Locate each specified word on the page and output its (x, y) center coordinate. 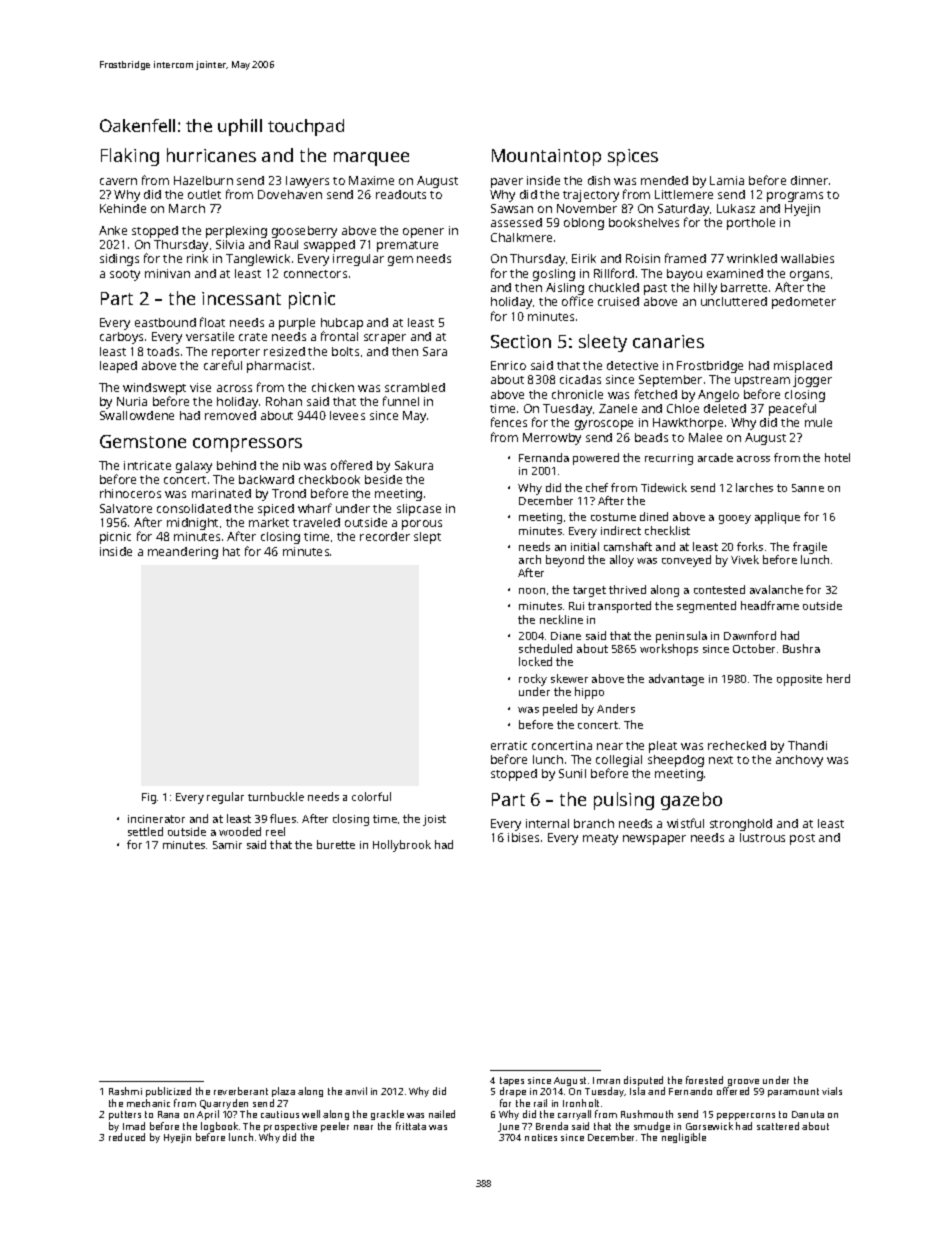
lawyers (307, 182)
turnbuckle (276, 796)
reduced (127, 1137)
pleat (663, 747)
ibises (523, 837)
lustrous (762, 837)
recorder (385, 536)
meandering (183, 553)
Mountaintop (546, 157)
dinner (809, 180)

==

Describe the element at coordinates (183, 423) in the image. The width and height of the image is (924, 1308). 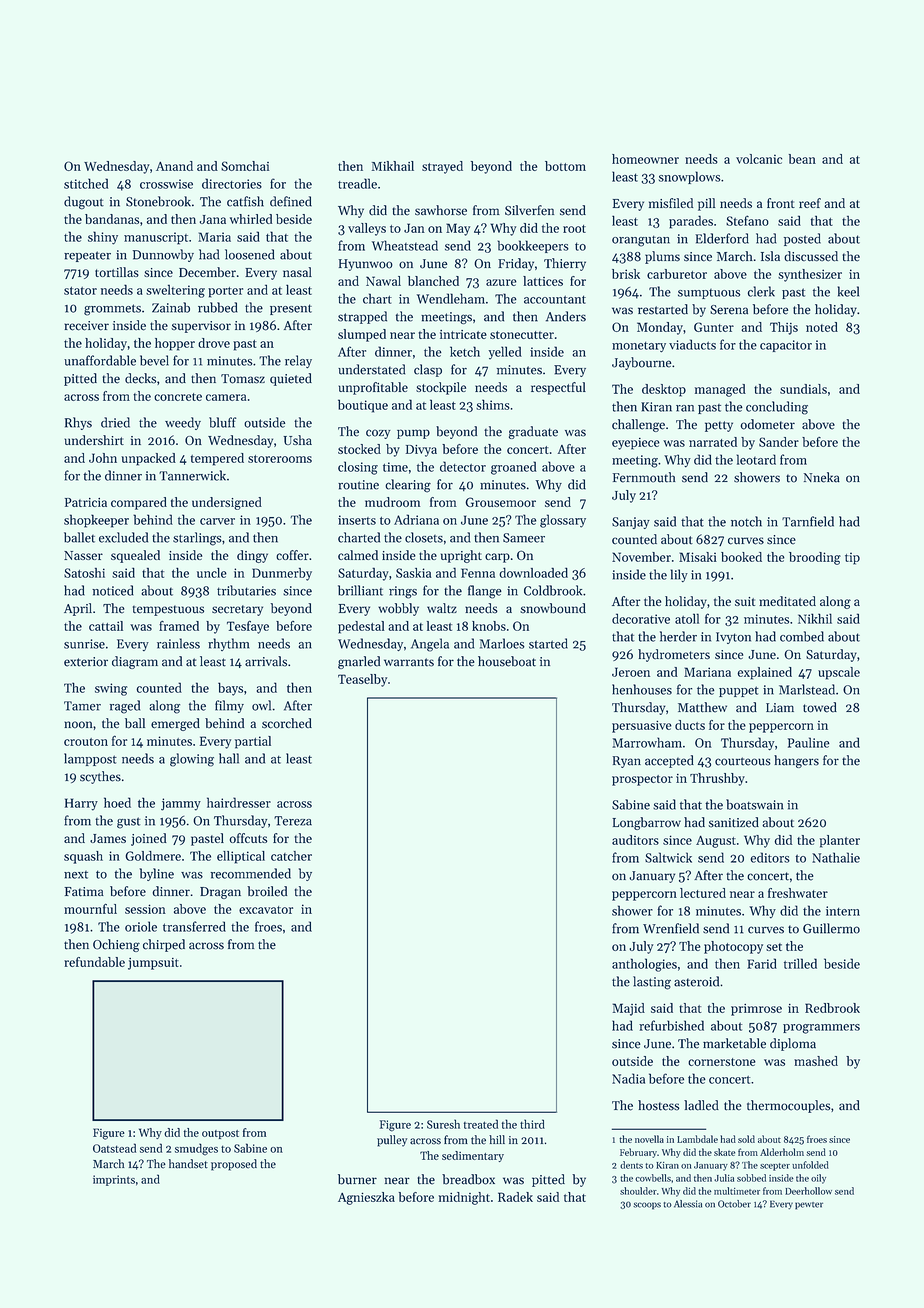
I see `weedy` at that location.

--

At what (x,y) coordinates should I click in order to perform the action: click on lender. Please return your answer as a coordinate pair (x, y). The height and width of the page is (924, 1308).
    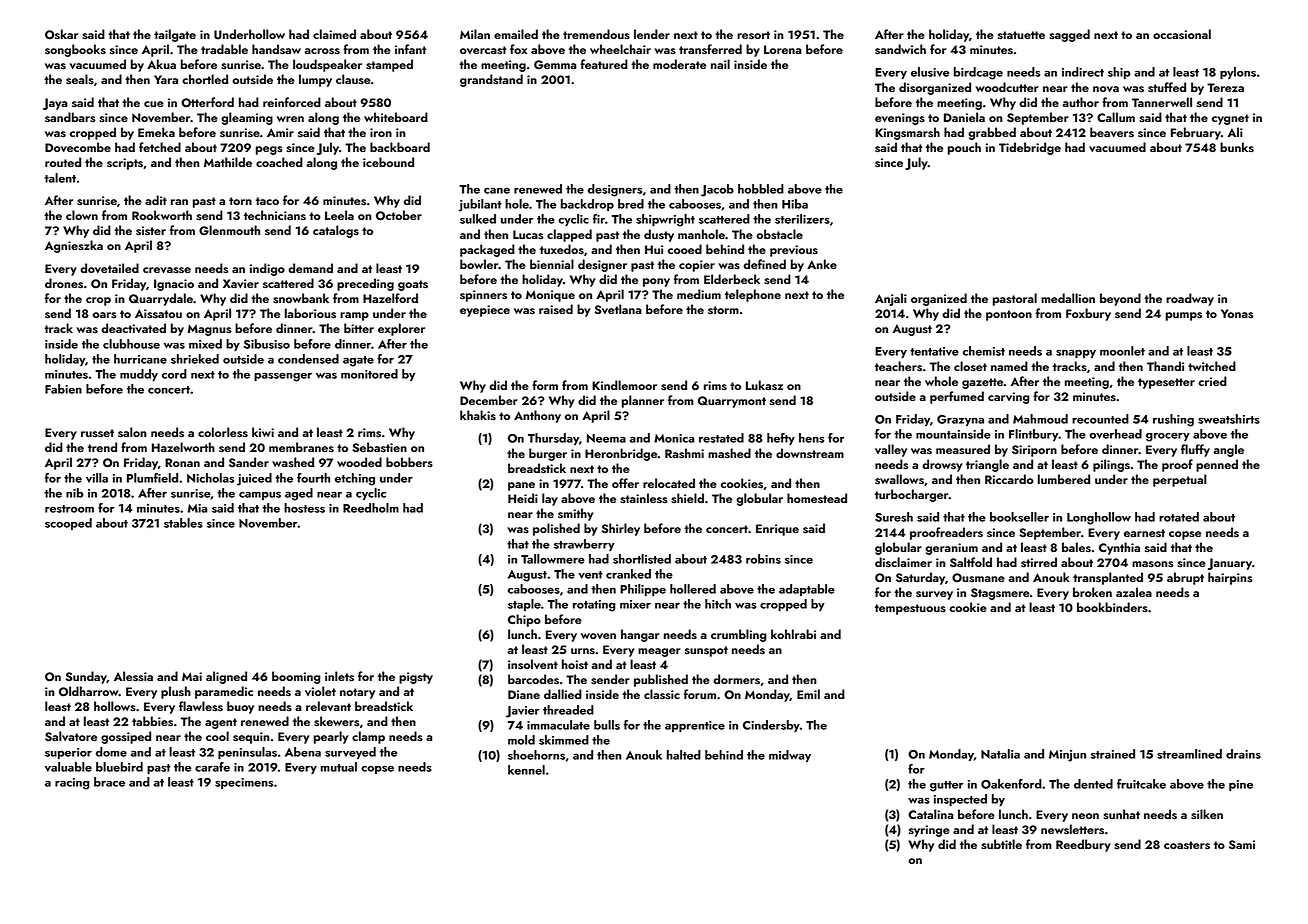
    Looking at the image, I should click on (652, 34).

# Instruction:
Copy the lines starting at the one containing "Locate each specified" and ending at the one containing "dinner (809, 180)", swapping "recorder" for "harmonica" and keeping everything else the same. Leave the picture out.

# Written reply:
Locate each specified word on the page and output its (x, y) center coordinate. 
lawyers (307, 182)
turnbuckle (276, 796)
reduced (127, 1137)
pleat (663, 747)
ibises (523, 837)
lustrous (762, 837)
harmonica (385, 536)
meandering (183, 553)
Mountaintop (546, 157)
dinner (809, 180)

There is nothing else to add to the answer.